[Records excerpted from a collection]
====
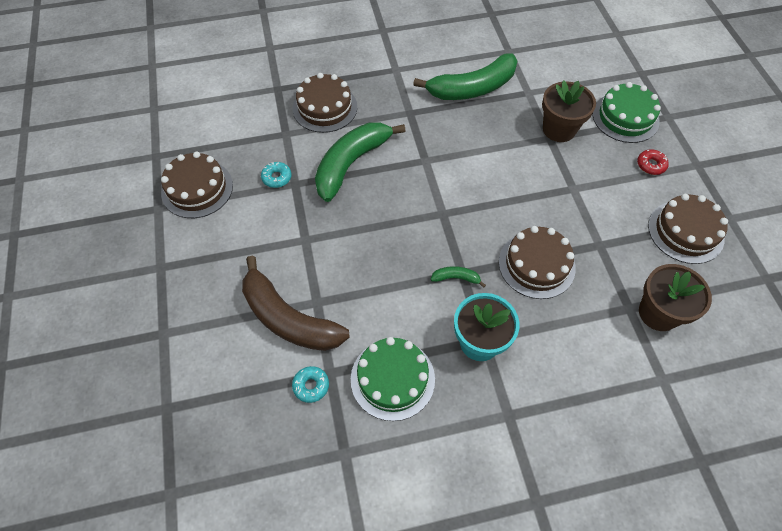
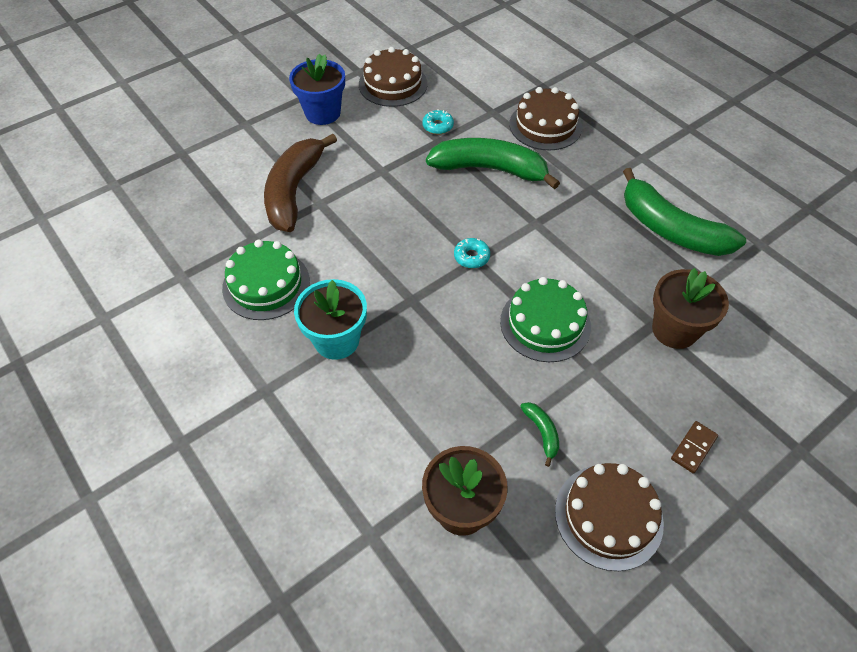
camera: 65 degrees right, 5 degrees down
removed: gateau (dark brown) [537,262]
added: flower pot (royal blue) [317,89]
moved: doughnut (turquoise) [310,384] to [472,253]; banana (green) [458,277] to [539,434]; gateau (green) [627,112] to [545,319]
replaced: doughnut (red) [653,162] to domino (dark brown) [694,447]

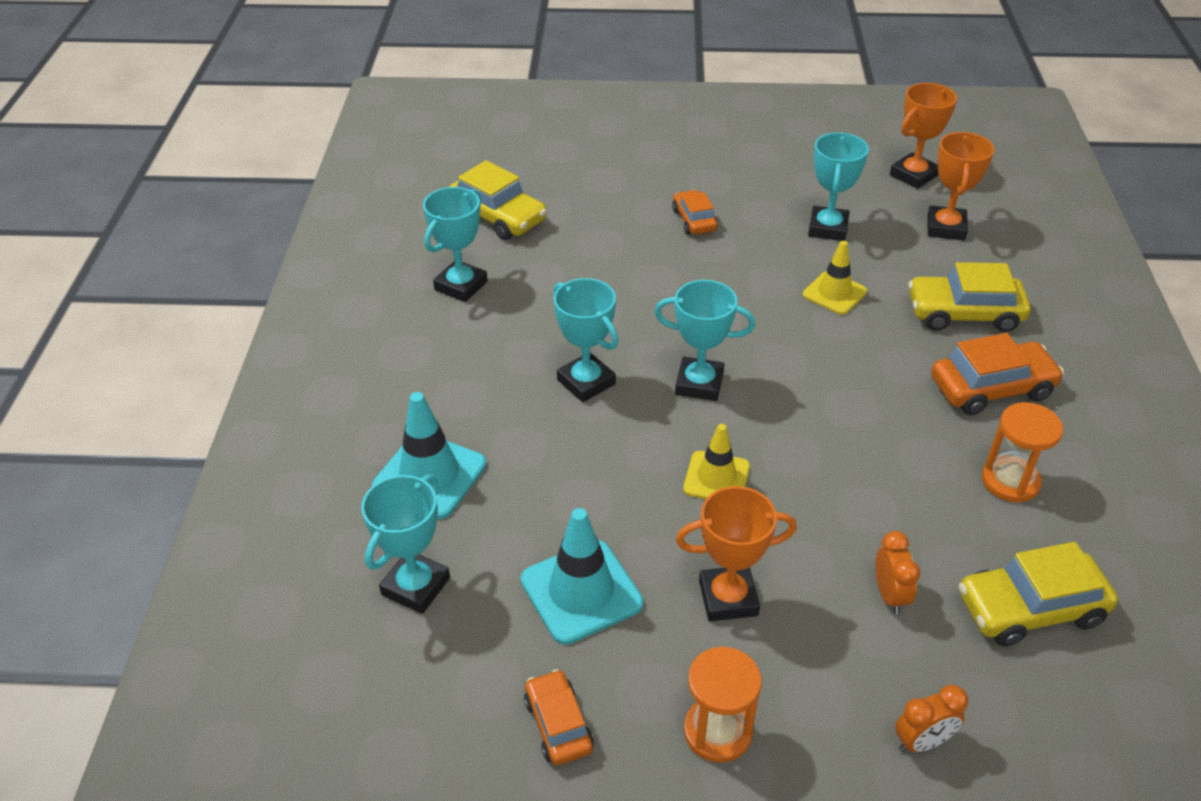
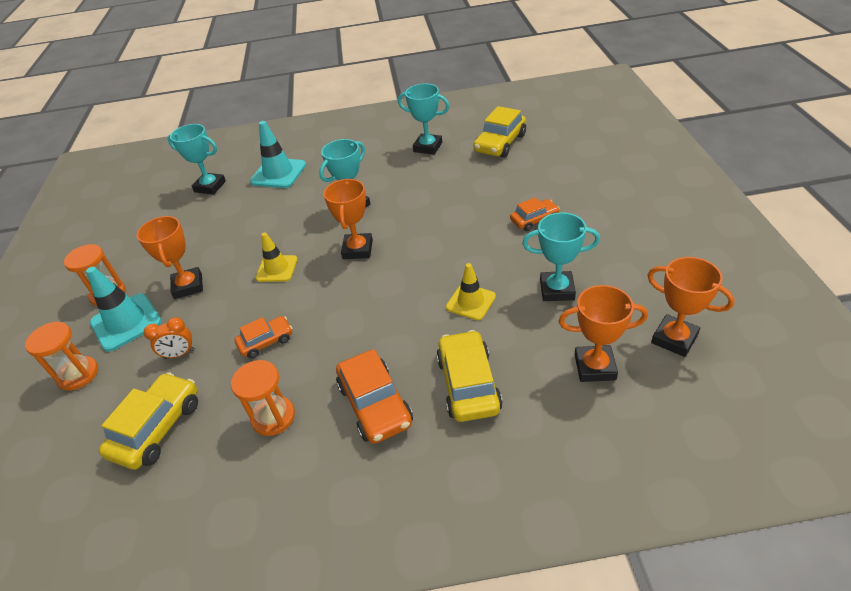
camera: 85 degrees right, 0 degrees up
moved: road cone (turquoise) [582,576] to [124,309]; toy car (bright orange) [559,717] to [263,337]
replaced: clock (bright orange) [931,718] to sandglass (bright orange) [61,356]
recoloured: trophy (turquoise) [704,340] to trophy (bright orange) [348,219]
turned: toy car (bright yellow) [1038,594] = [148,421] 45 degrees clockwise

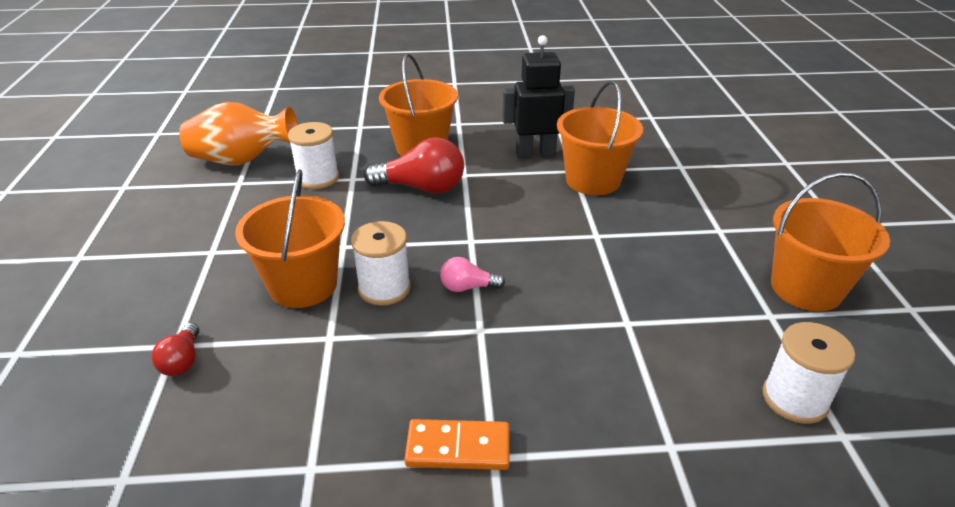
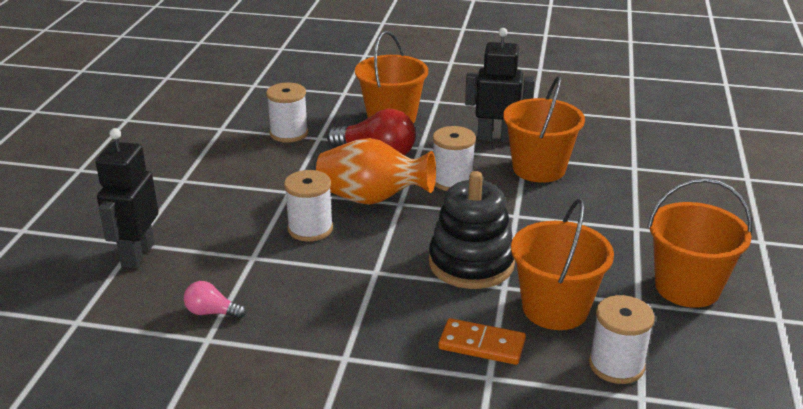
camera: 15 degrees right, 5 degrees down
added: stacking rings (ebony) [472,230]; reel of thread (snow-white) [454,158]
moved: tall vase (bright orange) [238,133] to [376,171]; bucket (bright orange) [290,238] to [562,264]; domino (bright orange) [457,444] to [482,341]; light bulb (rosy) [472,274] to [215,300]
replaced: light bulb (red) [175,349] to robot figure (ebony) [127,198]

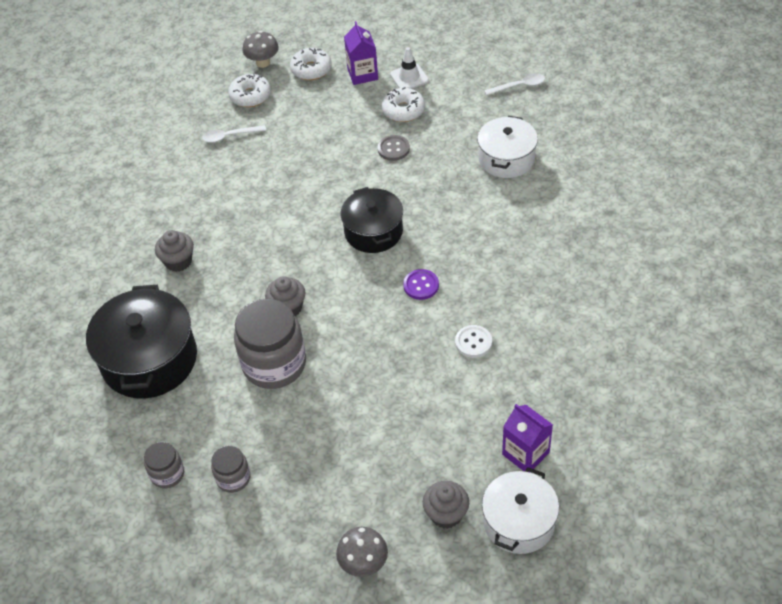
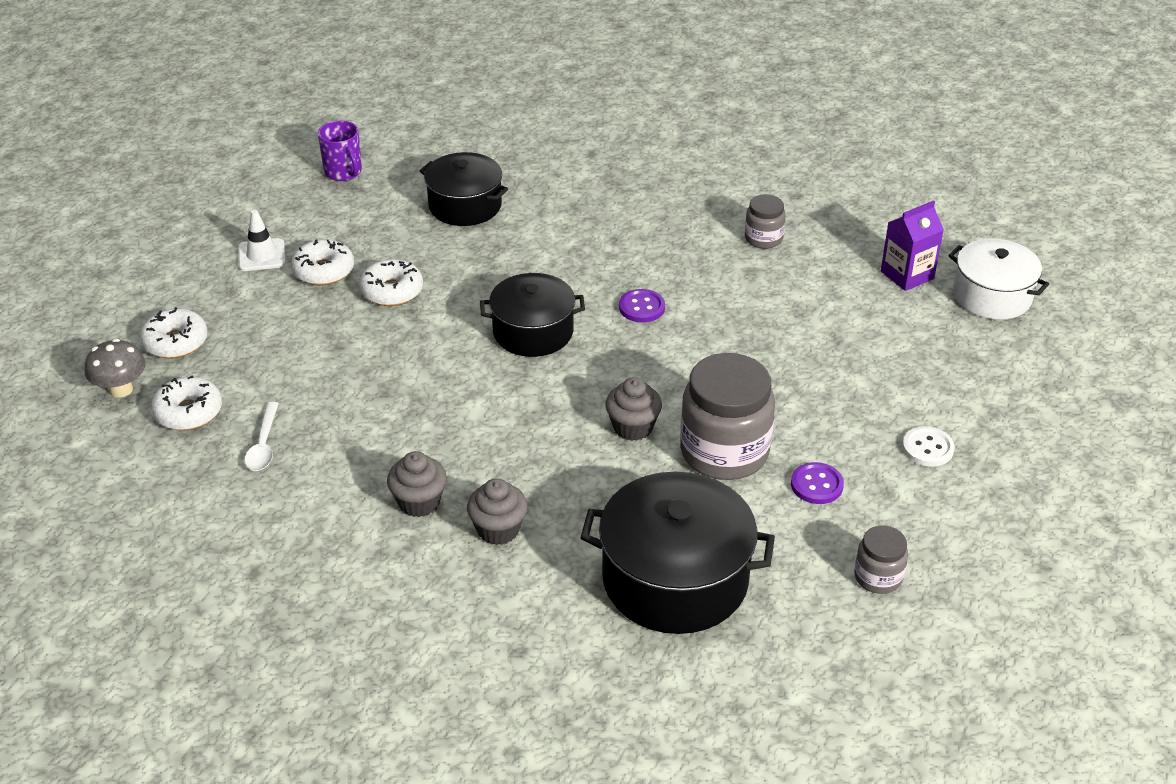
camera: 80 degrees left, 10 degrees down
removed: fungus (gray) [362,552]; milk carton (violet) [361,53]
added: button (violet) [817,483]
moved: jam jar (gray) [230,469] to [765,221]; fairy cake (gray) [446,505] to [417,484]; button (snow-white) [473,341] to [928,446]
replaced: button (gray) [394,148] to doughnut (snow-white) [391,282]; tablespoon (snow-white) [514,84] to coffee mug (violet) [340,151]
recoloured: stockpot (snow-white) [507,147] to stockpot (ebony) [464,189]

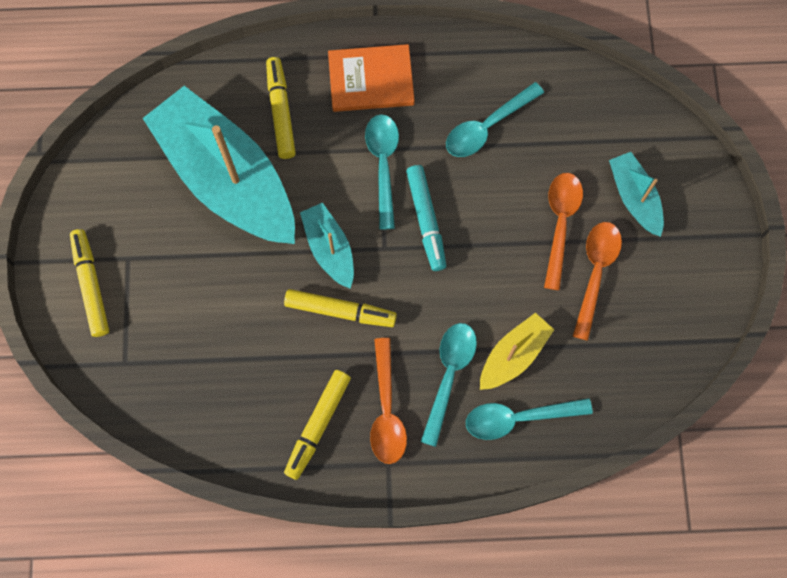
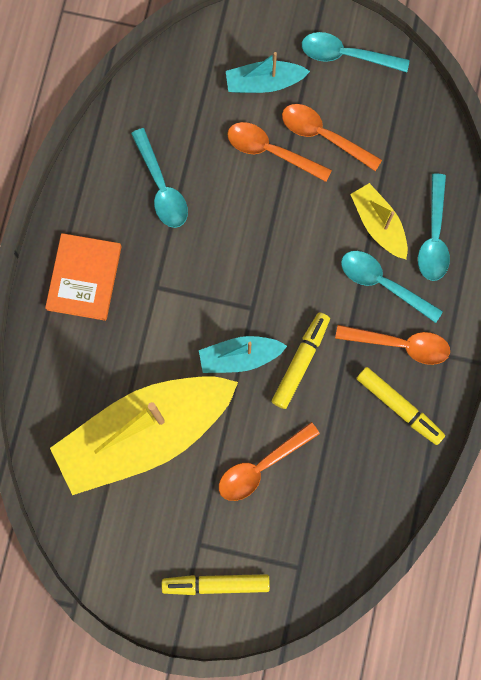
camera: 75 degrees left, 5 degrees up
removed: marker pen (bright yellow) [281,108]; marker pen (turquoise) [426,218]
added: tablespoon (bright orange) [269,461]
moved: tablespoon (turquoise) [382,172] to [356,52]
recoloured: toy boat (turquoise) [219,165] to toy boat (bright yellow) [144,435]

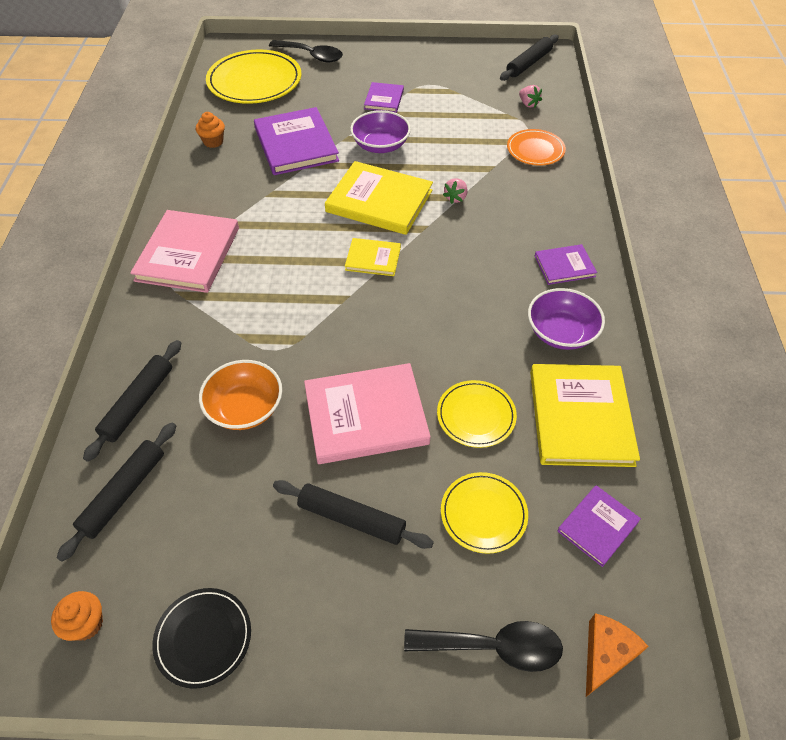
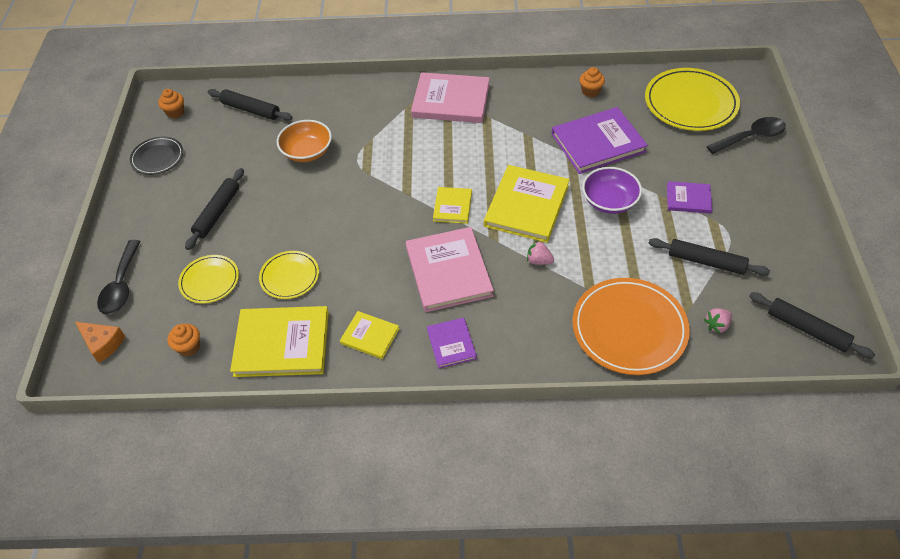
camera: 90 degrees right, 0 degrees up
moved: rolling pin (ebony) [132,401] to [709,257]; hardcover (rosy) [367,413] to [450,269]
replaced: serving bowl (violet) [566,319] to hardcover (bright yellow) [369,335]; hardcover (violet) [599,526] to fairy cake (bright orange) [184,340]
turned: tablespoon (ebony) [306,51] = [746,135] 135 degrees counterclockwise
resized: dinner plate (bright orange) [536,147] = [631,326] x1.80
====
* TASK BRIEF *
Find the lines above that hold "gateau", then copy each of them.

* ANSWER SECTION *
removed: gateau (dark brown) [537,262]
moved: doughnut (turquoise) [310,384] to [472,253]; banana (green) [458,277] to [539,434]; gateau (green) [627,112] to [545,319]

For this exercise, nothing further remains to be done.